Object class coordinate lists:
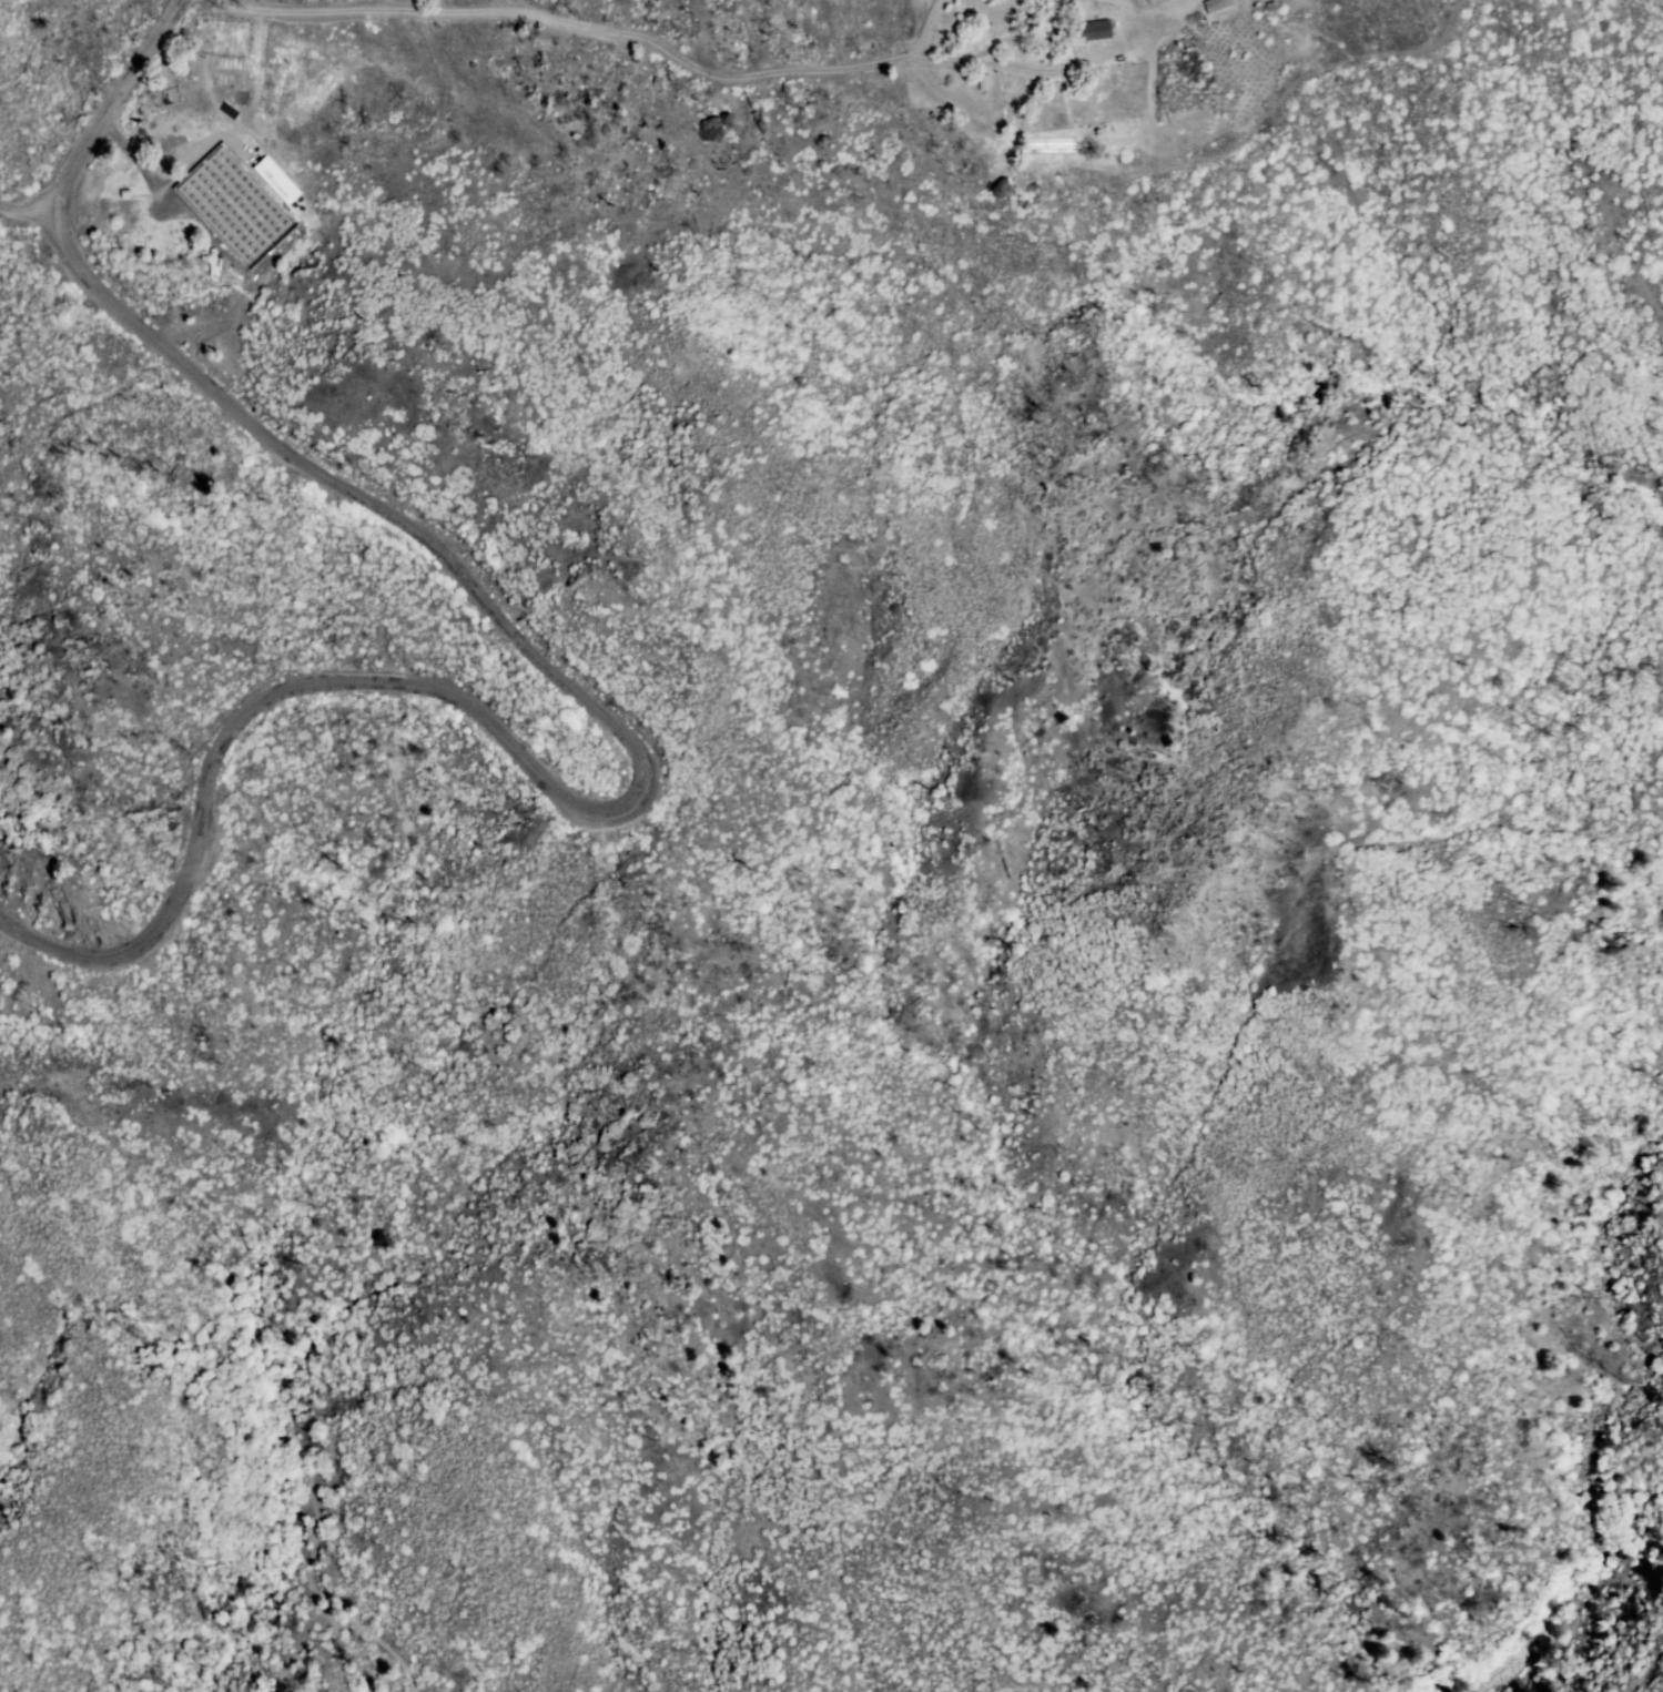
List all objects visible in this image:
road: (364, 5)
building: (1179, 5)
building: (1219, 5)
road: (927, 29)
building: (1096, 30)
road: (935, 62)
building: (983, 82)
building: (210, 122)
building: (276, 181)
road: (32, 211)
building: (219, 255)
building: (242, 261)
road: (585, 698)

• Exercise brief:
Look through the records and gather every line containing "road".

• Your solution:
road: (364, 5)
road: (927, 29)
road: (935, 62)
road: (32, 211)
road: (585, 698)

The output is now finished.